*INFORMATION SHOWN:*
--- START ---

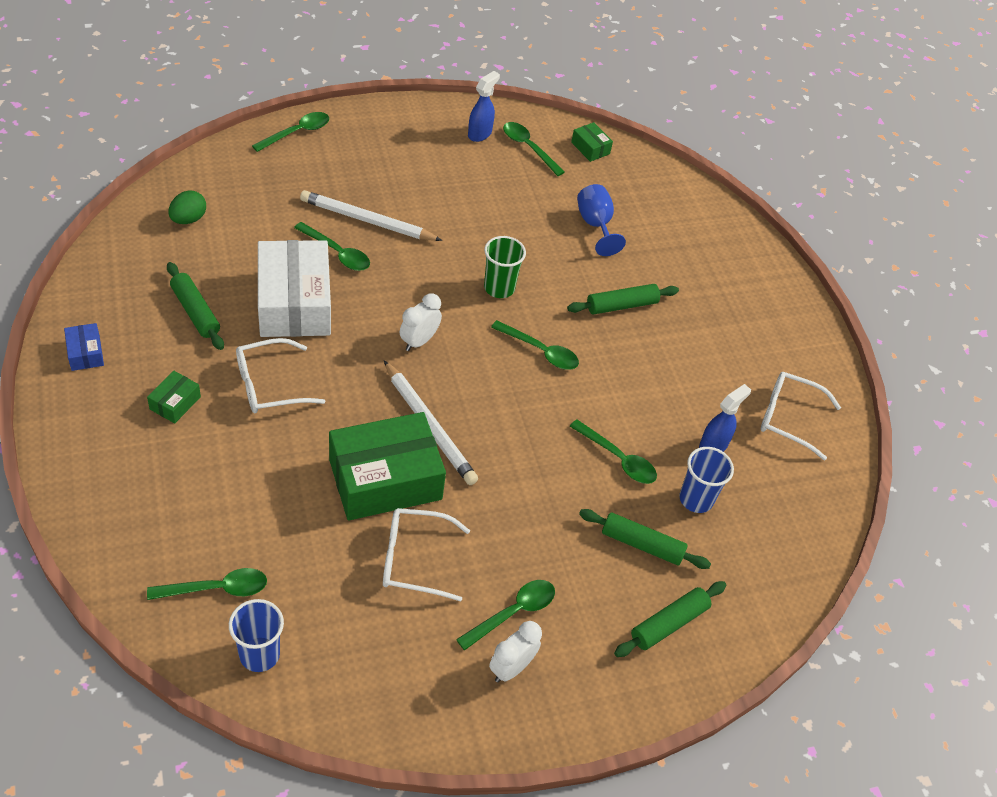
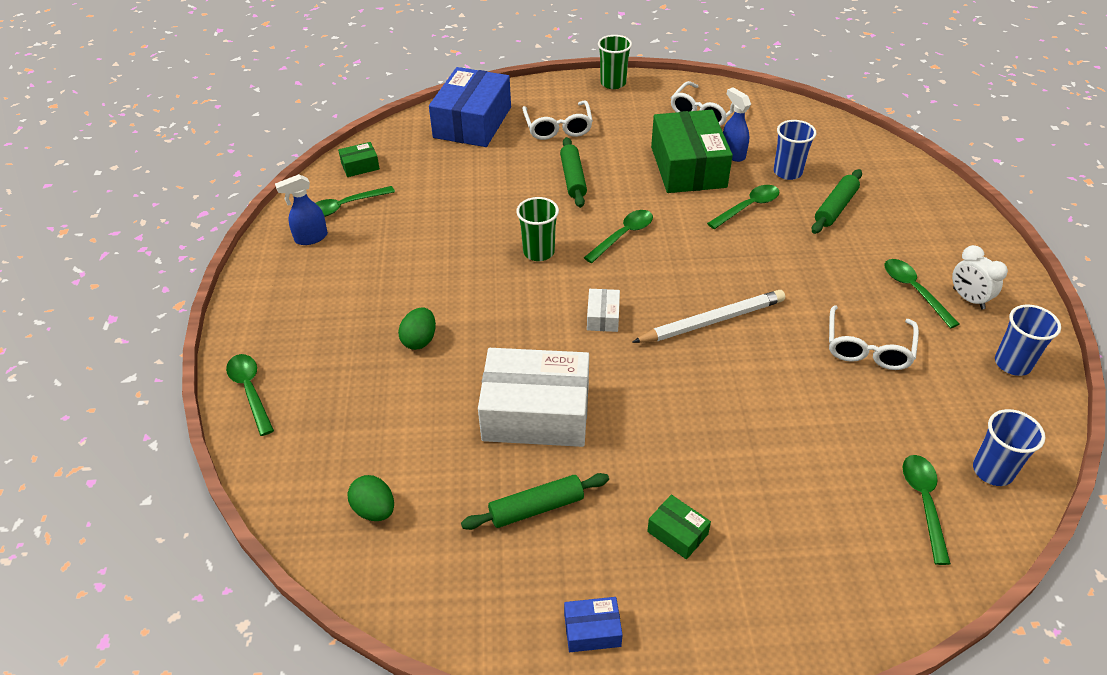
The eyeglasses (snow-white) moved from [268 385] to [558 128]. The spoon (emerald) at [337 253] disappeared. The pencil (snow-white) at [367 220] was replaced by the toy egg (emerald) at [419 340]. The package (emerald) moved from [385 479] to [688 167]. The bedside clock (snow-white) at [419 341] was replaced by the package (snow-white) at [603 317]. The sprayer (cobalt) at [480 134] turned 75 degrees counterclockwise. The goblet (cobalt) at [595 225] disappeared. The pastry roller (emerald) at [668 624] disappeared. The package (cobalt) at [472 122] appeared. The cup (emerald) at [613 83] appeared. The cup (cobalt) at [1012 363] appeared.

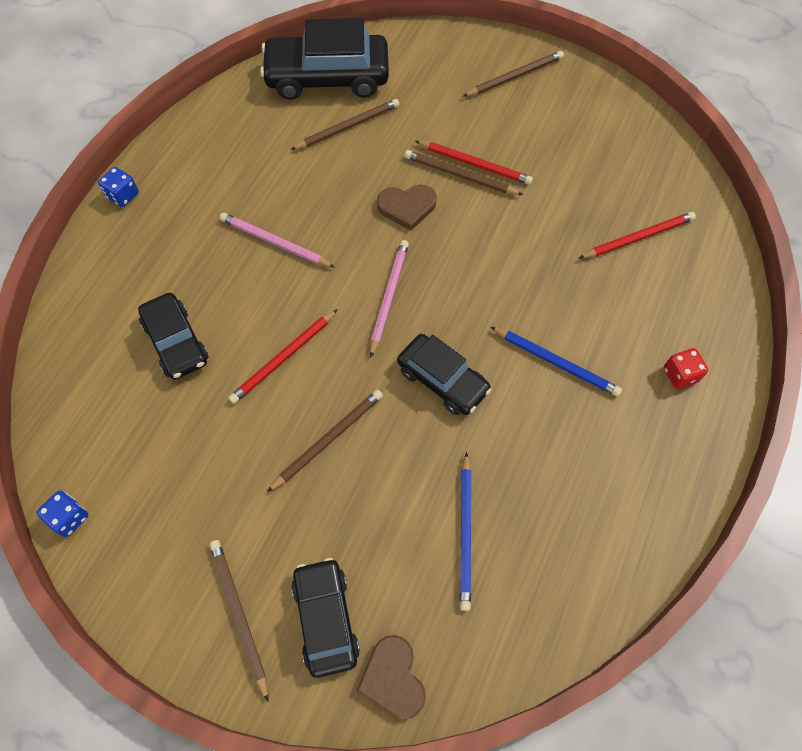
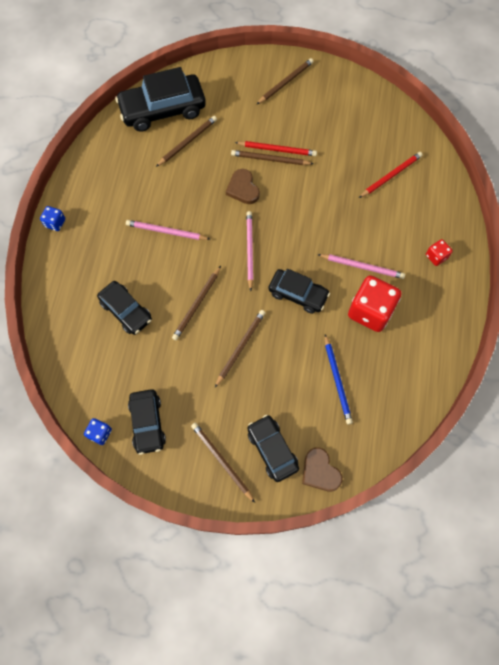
The pencil (red) at [284 358] became the pencil (russet) at [197 304]. The love heart (russet) at [407 207] turned 90 degrees clockwise. The pencil (cobalt) at [556 362] became the pencil (rose-pink) at [362 267]. The toy car (jet-black) at [147 423] appeared. The die (red) at [370 311] appeared.

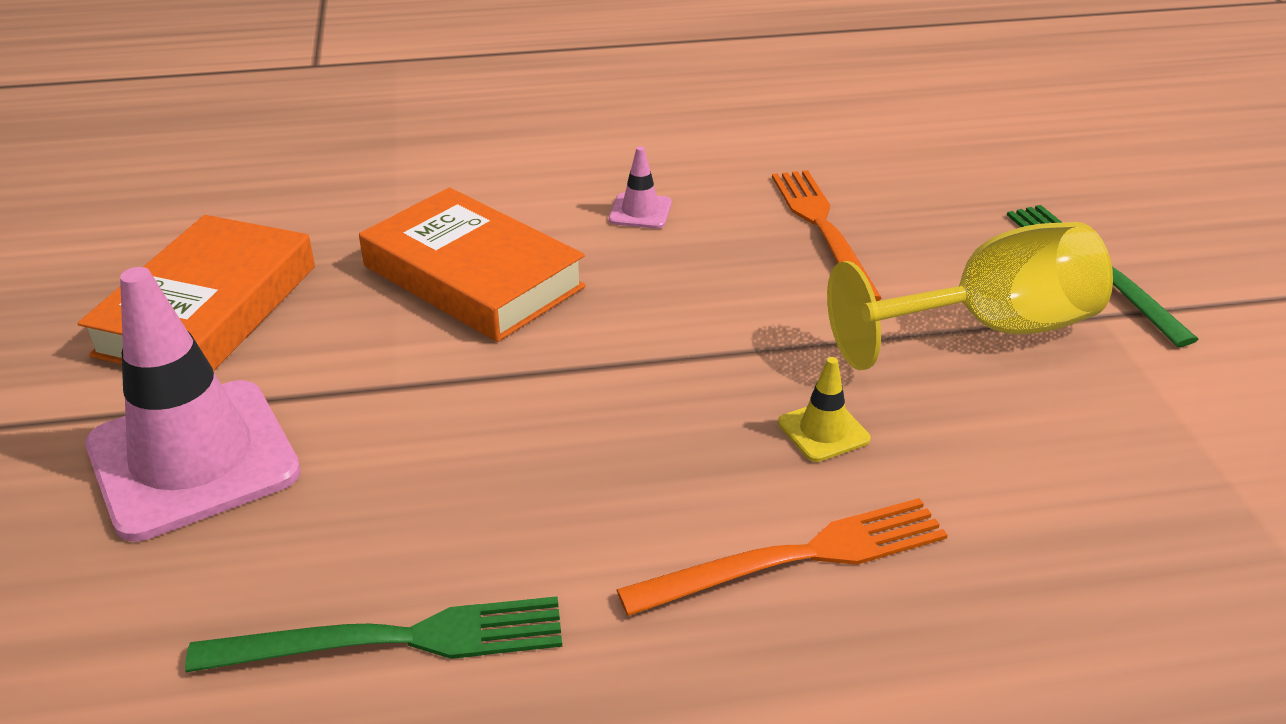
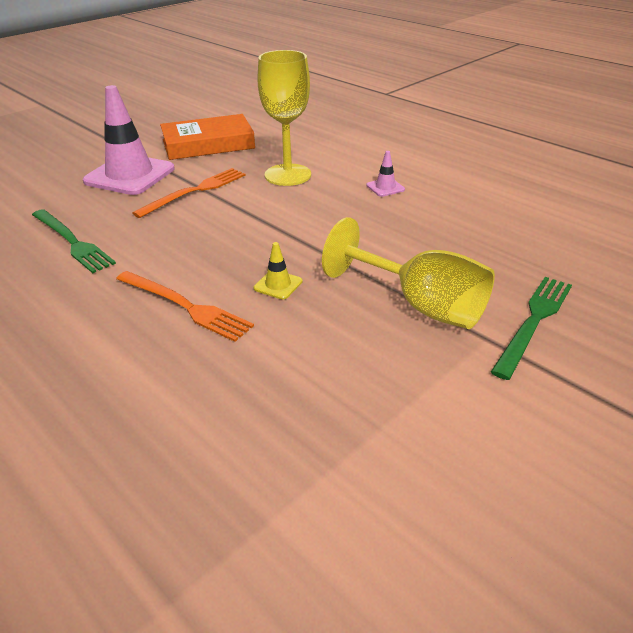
The hardback (orange-coloured) at [473 276] was replaced by the goblet (yellow) at [288 175]. The fork (orange-coloured) moved from [822 229] to [195 191].

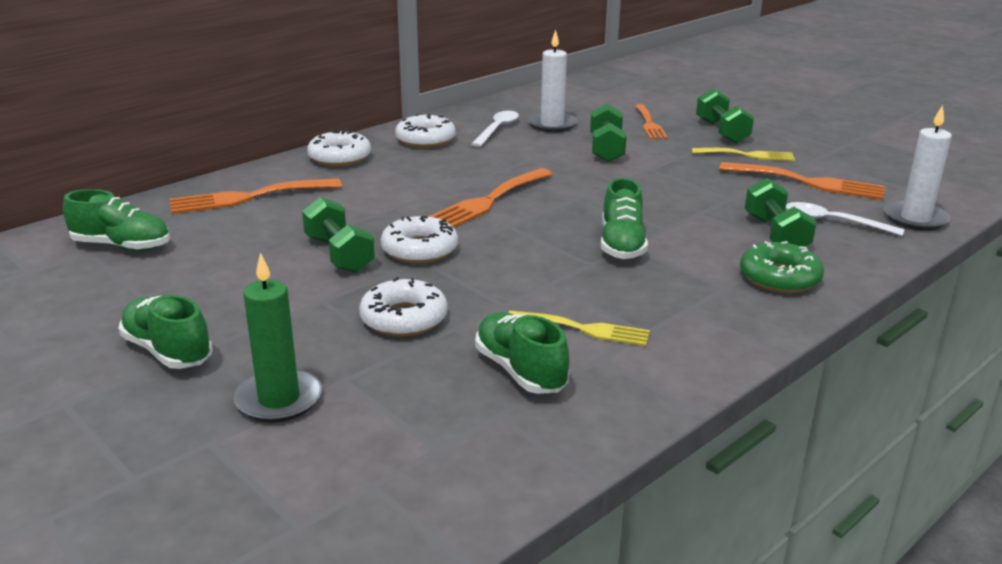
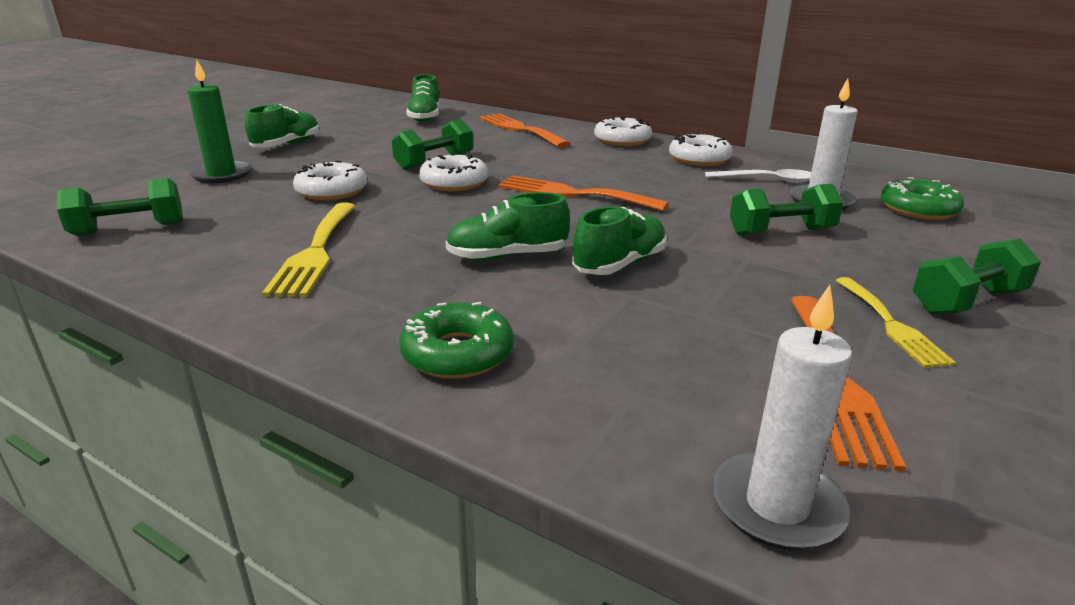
The lace-up shoe (emerald) moved from [520 371] to [619 264]. The fork (yellow) at [584 329] changed to 1.50 times the size. The fork (orange-coloured) at [649 124] disappeared. The free weight (emerald) moved from [775 234] to [129 229]. The spoon (snow-white) at [833 222] disappeared. The doughnut (emerald) at [918 209] appeared.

--- END ---

*EXERCISE REQUIREMENTS:* Starting with the first line of the data above, write out each line exactly up to and including the line that holds "The pencil (red)". Pictures stay out.

*YOUR SOLUTION:*
The eyeglasses (snow-white) moved from [268 385] to [558 128]. The spoon (emerald) at [337 253] disappeared. The pencil (snow-white) at [367 220] was replaced by the toy egg (emerald) at [419 340]. The package (emerald) moved from [385 479] to [688 167]. The bedside clock (snow-white) at [419 341] was replaced by the package (snow-white) at [603 317]. The sprayer (cobalt) at [480 134] turned 75 degrees counterclockwise. The goblet (cobalt) at [595 225] disappeared. The pastry roller (emerald) at [668 624] disappeared. The package (cobalt) at [472 122] appeared. The cup (emerald) at [613 83] appeared. The cup (cobalt) at [1012 363] appeared.

The pencil (red) at [284 358] became the pencil (russet) at [197 304]. The love heart (russet) at [407 207] turned 90 degrees clockwise. The pencil (cobalt) at [556 362] became the pencil (rose-pink) at [362 267]. The toy car (jet-black) at [147 423] appeared. The die (red) at [370 311] appeared.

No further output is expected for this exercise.